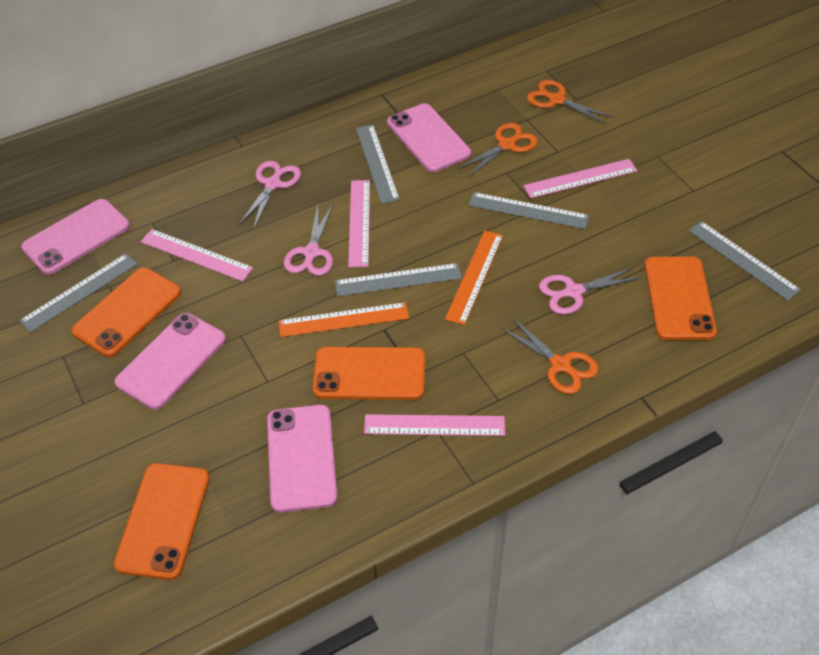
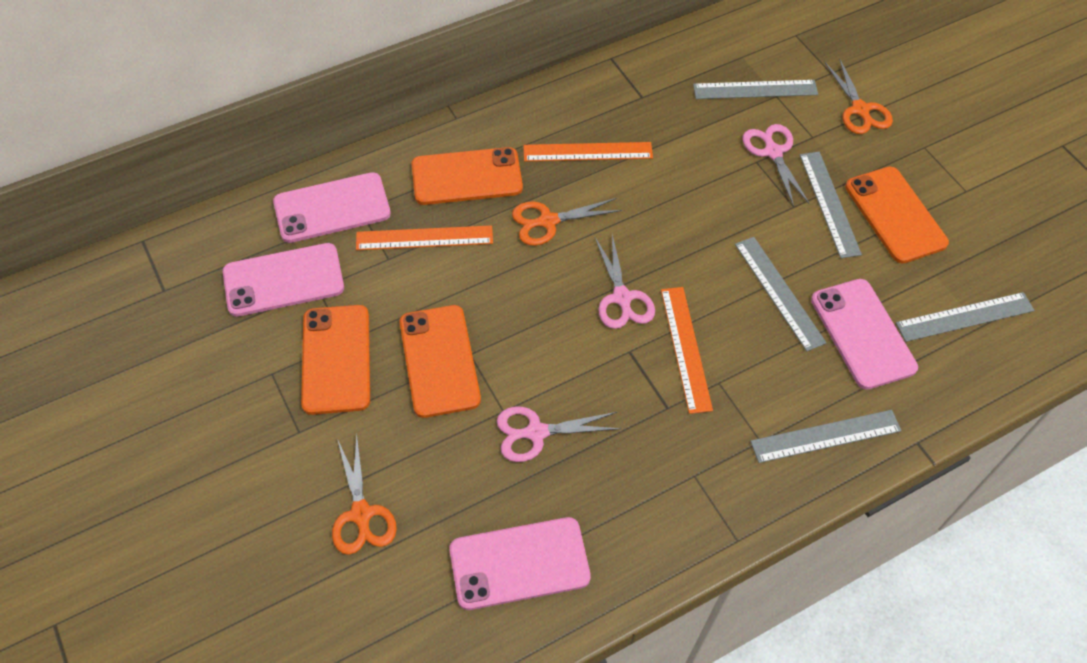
orange ruler: 2 -> 3
pink ruler: 4 -> 0

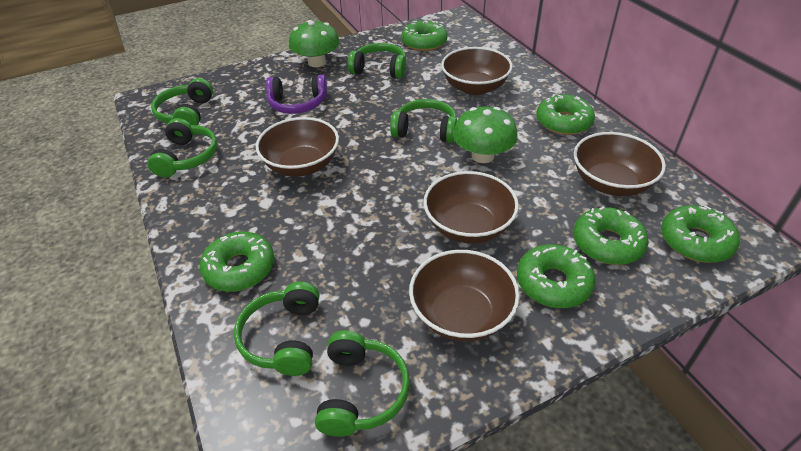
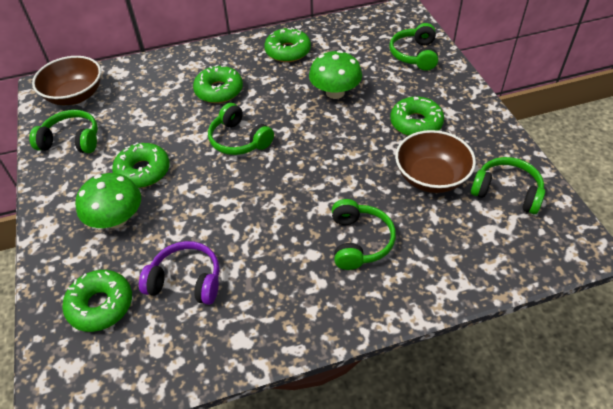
brown bowl: 5 -> 2
green donut: 6 -> 5
green headphones: 6 -> 5

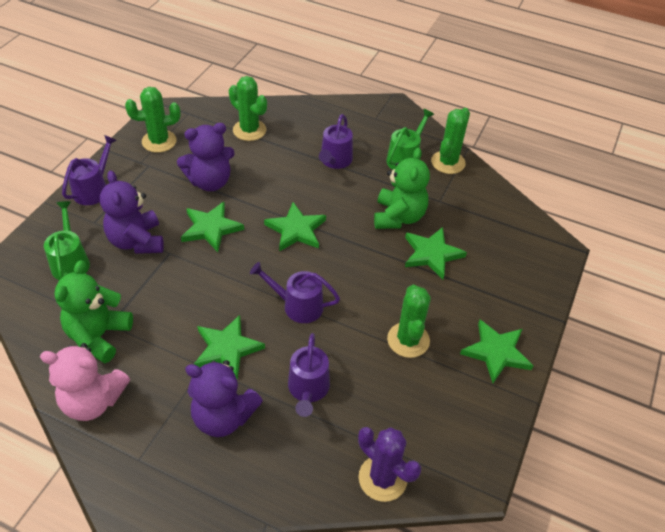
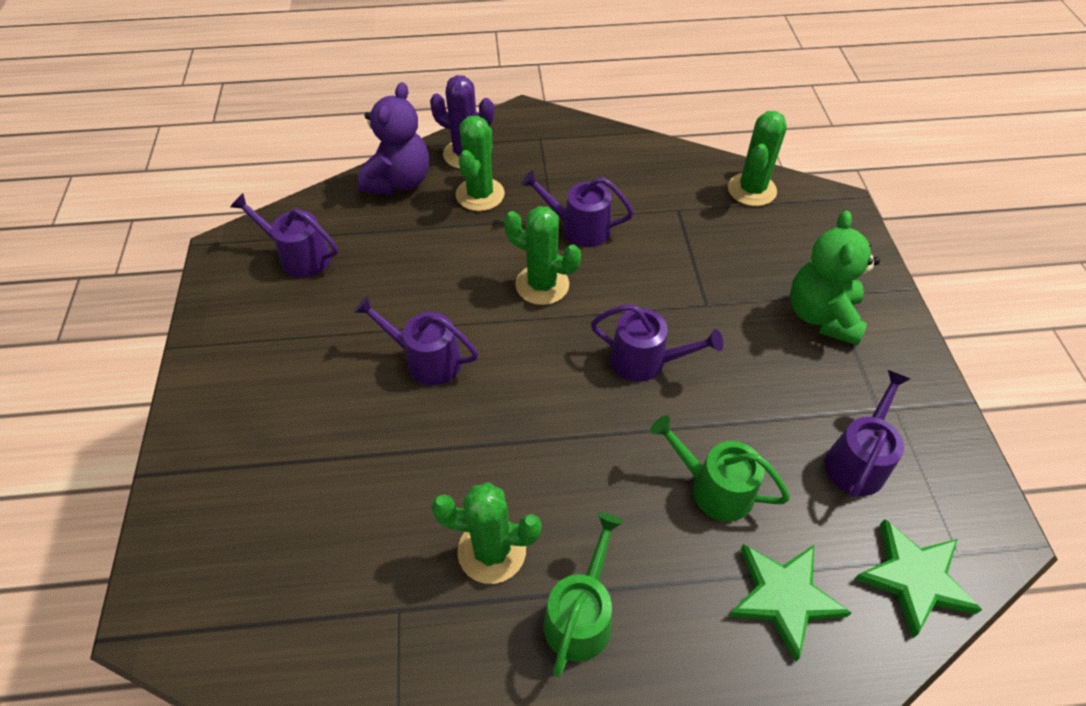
green star: 5 -> 2
green teddy bear: 2 -> 1
pink teddy bear: 1 -> 0
purple teddy bear: 3 -> 1
purple watering can: 4 -> 5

════════════════

WORK TASK: What is the number of lines in the data that hold the string "bear"? Answer with the number only.

THE COMPLETED TASK: 3